EXERCISE OBJECTIVE -
The word "ORANGE" marks the lines to find; copy every such line from the data below.

(Records from a dataset)
>>

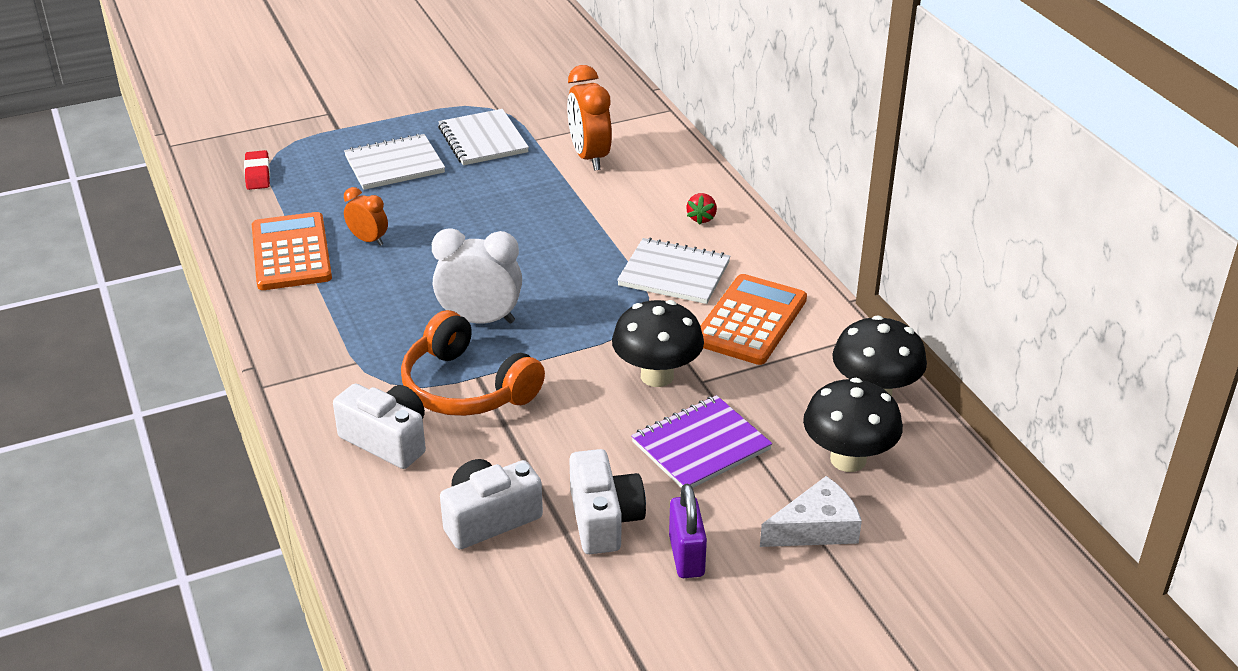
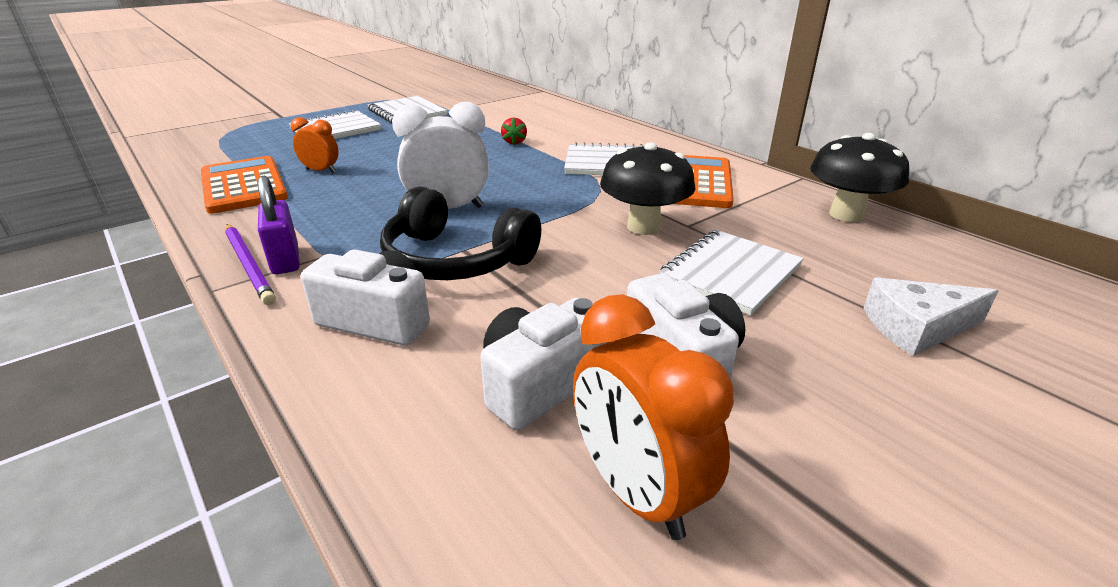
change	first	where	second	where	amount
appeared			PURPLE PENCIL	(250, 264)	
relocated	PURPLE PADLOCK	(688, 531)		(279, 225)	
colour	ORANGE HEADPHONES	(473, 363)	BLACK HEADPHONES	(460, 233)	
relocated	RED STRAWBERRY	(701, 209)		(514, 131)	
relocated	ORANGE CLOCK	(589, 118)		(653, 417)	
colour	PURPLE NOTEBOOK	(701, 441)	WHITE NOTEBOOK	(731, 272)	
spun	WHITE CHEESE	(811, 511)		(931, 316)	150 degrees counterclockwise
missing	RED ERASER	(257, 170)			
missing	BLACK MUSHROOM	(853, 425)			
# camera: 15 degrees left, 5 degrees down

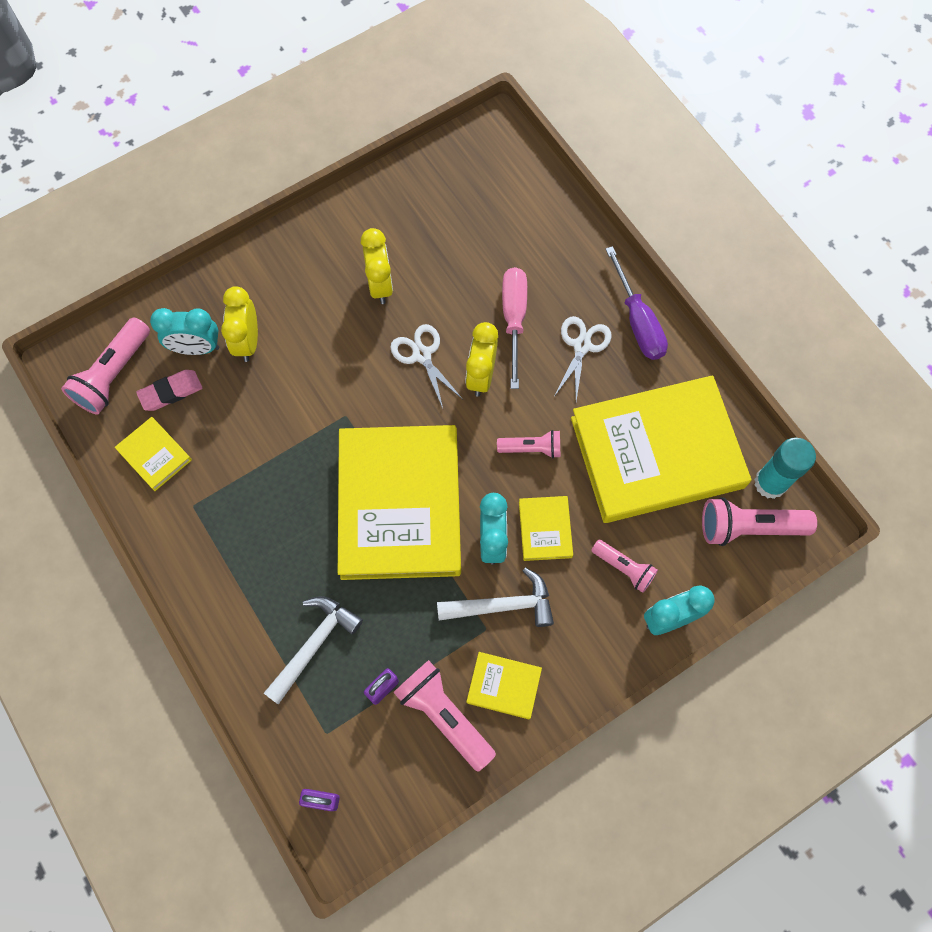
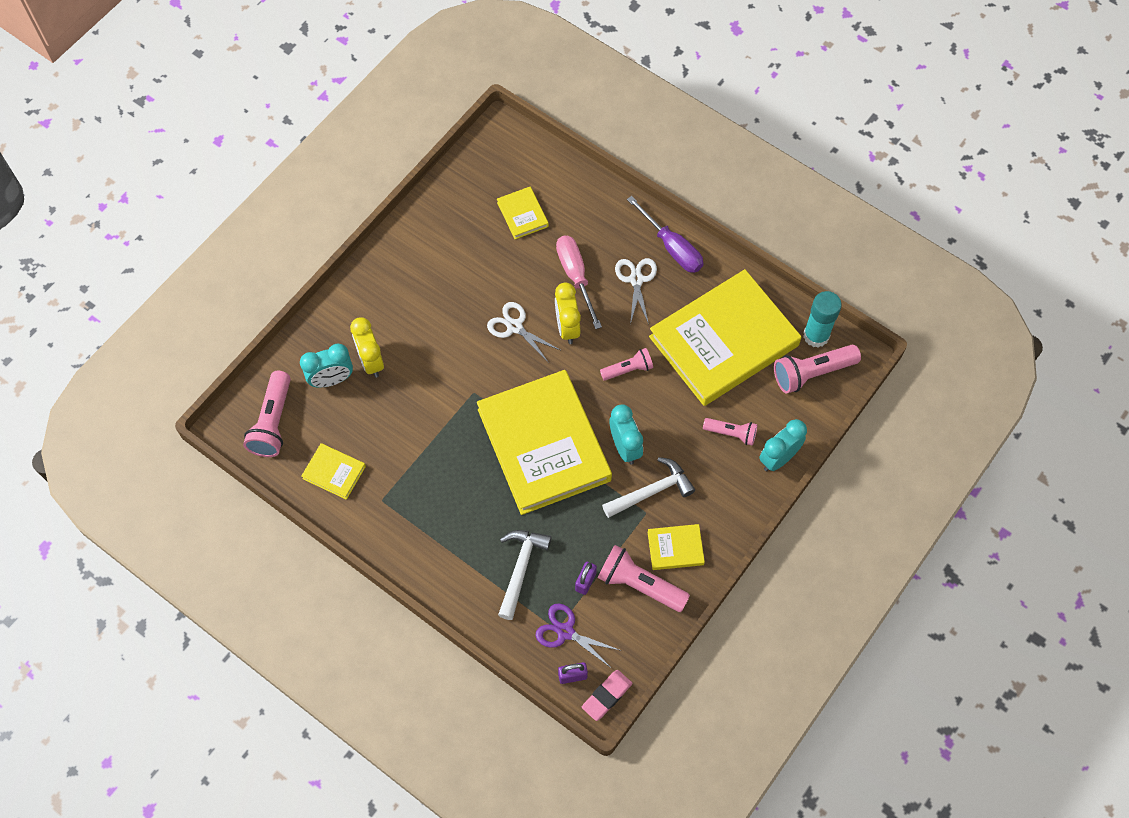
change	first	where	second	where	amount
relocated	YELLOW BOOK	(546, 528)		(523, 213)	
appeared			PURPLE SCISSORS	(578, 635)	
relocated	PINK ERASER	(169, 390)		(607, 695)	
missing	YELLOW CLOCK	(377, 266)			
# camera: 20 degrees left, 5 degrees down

<<
>>

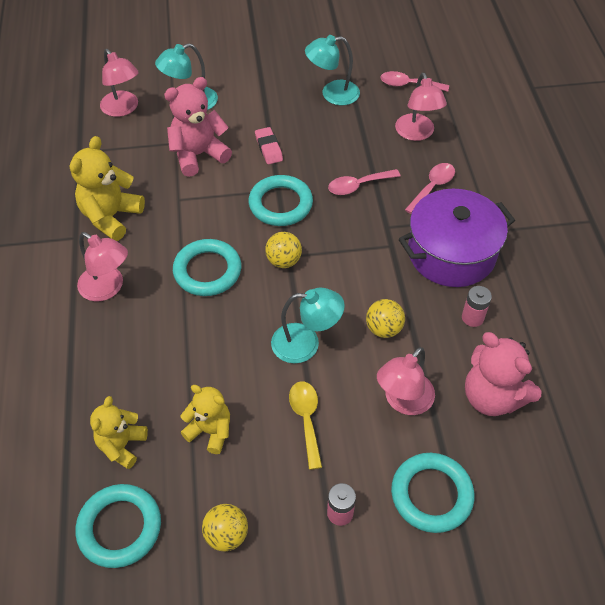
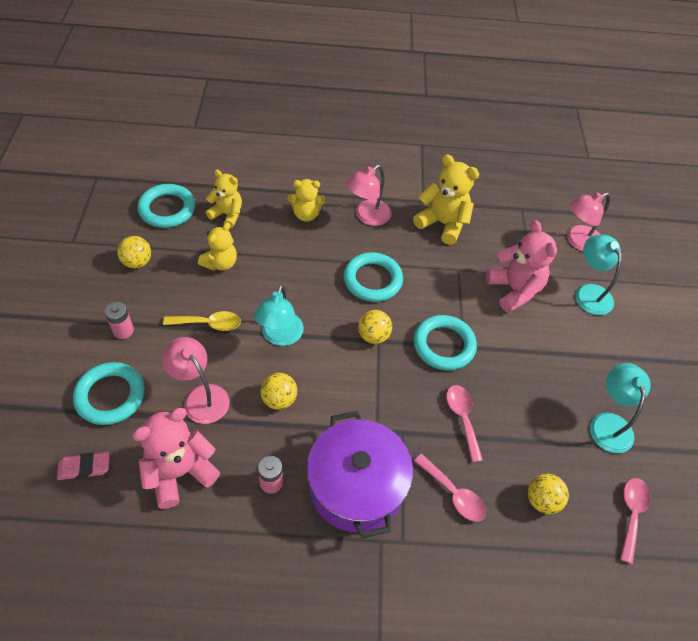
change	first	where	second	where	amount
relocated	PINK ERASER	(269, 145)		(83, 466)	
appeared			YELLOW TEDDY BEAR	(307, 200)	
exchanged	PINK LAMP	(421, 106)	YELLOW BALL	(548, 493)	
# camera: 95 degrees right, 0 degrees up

<<

EXERCISE SOLUTION -
colour	ORANGE HEADPHONES	(473, 363)	BLACK HEADPHONES	(460, 233)	
relocated	ORANGE CLOCK	(589, 118)		(653, 417)	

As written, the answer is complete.